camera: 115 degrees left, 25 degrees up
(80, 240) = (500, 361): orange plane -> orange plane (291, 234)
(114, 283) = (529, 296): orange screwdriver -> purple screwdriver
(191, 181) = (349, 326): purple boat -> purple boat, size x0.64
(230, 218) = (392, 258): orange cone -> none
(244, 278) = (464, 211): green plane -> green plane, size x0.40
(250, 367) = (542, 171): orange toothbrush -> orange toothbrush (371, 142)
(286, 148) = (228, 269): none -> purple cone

...

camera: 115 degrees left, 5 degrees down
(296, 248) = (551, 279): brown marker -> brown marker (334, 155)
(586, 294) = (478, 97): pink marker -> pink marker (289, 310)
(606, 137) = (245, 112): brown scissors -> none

▶ **Aim of the exercise**
Your answer should consist solely of the lines above from the line with "camera: 115 degrees left, 5 degrees down" to the line with "(606, 137) = (245, 112): brown", both included, reproduced exactly.

▶ **Answer to the exercise**
camera: 115 degrees left, 5 degrees down
(296, 248) = (551, 279): brown marker -> brown marker (334, 155)
(586, 294) = (478, 97): pink marker -> pink marker (289, 310)
(606, 137) = (245, 112): brown scissors -> none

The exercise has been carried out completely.